**Exercise directions**
For this listing, reproduce the line with "[(415,212),(405,224),(417,233),(426,222),(415,212)]", the line with "[(477,256),(474,261),(486,270),(490,265),(477,256)]", and the lines between, exactly as they stand. Leave out pictures and all other lines.

**Records provided**
*** Begin section ***

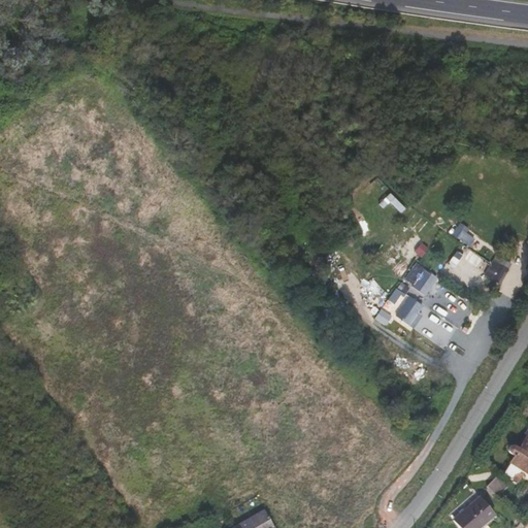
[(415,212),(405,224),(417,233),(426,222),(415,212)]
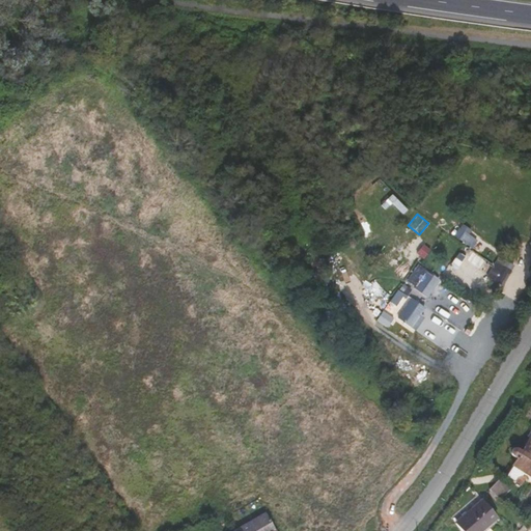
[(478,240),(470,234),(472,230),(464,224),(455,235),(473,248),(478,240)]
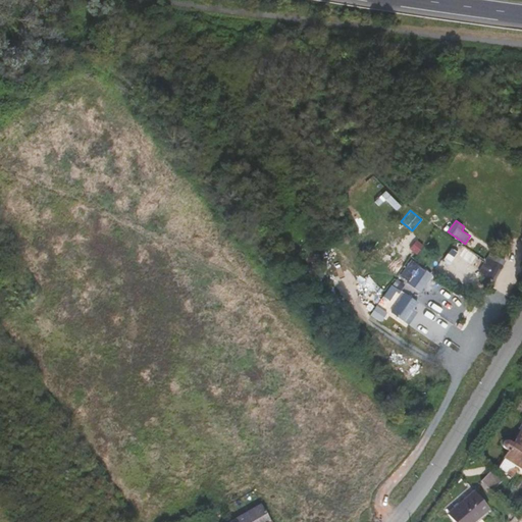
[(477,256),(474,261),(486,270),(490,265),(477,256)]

*** End section ***
*** Begin section ***

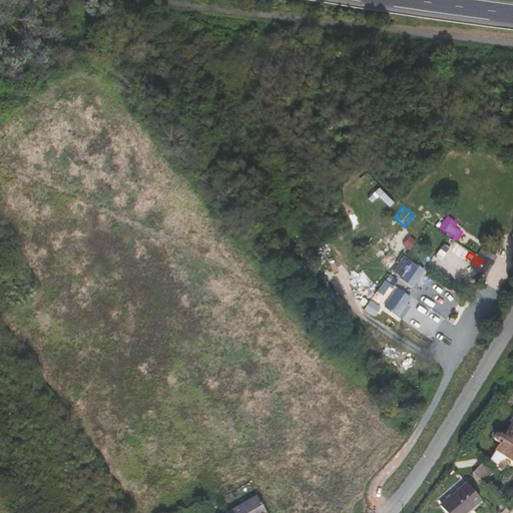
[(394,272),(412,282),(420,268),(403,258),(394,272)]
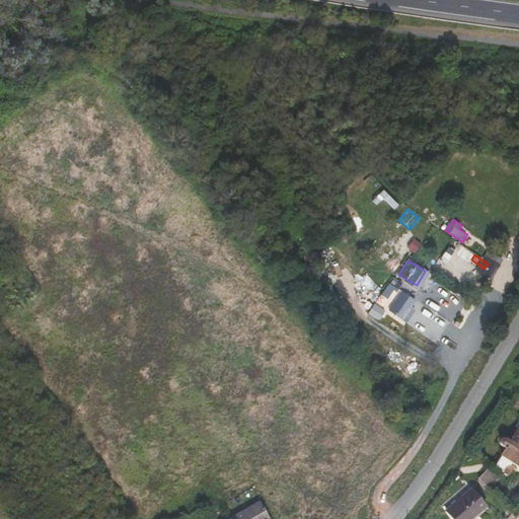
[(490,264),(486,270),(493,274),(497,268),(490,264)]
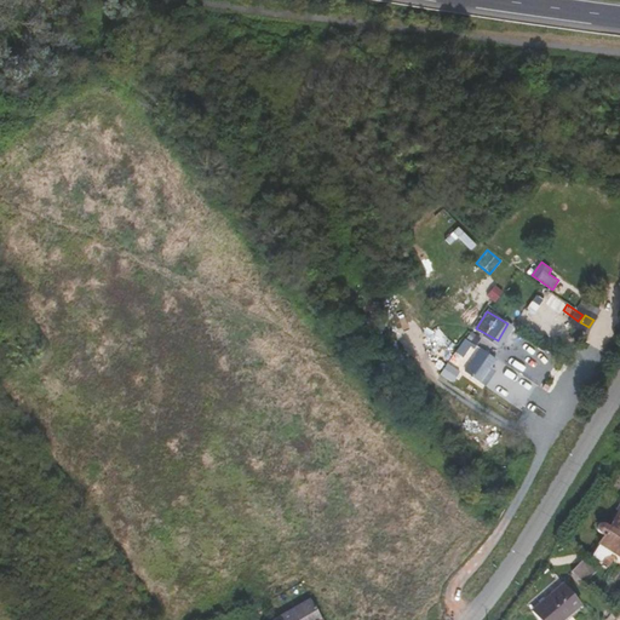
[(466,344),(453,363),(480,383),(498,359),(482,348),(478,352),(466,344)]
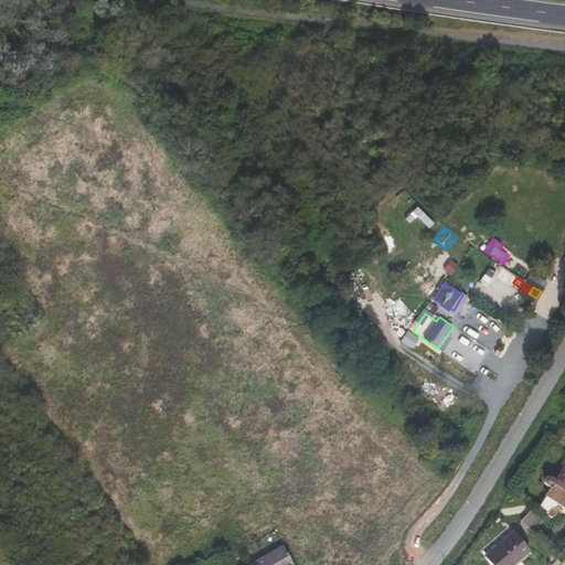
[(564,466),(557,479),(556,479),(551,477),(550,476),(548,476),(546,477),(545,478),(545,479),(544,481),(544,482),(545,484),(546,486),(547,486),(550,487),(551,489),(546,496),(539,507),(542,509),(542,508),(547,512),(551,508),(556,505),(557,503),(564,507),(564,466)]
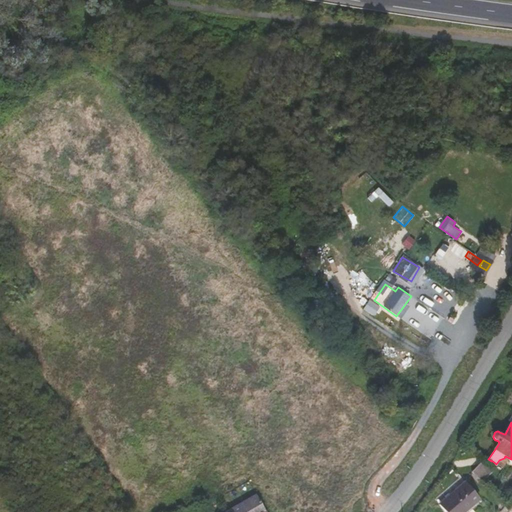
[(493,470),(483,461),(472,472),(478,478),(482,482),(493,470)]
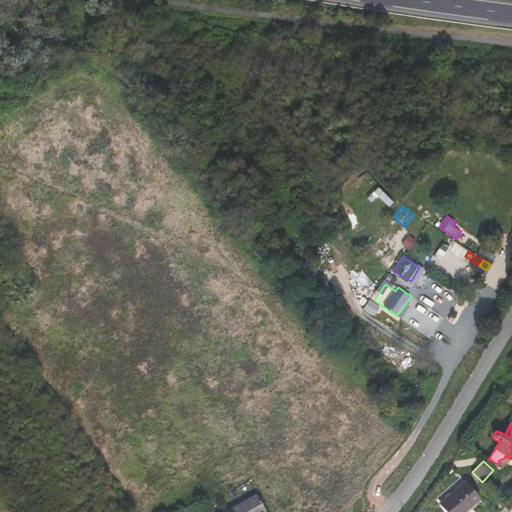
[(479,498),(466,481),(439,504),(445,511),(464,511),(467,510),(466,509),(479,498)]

*** End section ***

**Response to this exercise**
[(415,212),(405,224),(417,233),(426,222),(415,212)]
[(478,240),(470,234),(472,230),(464,224),(455,235),(473,248),(478,240)]
[(477,256),(474,261),(486,270),(490,265),(477,256)]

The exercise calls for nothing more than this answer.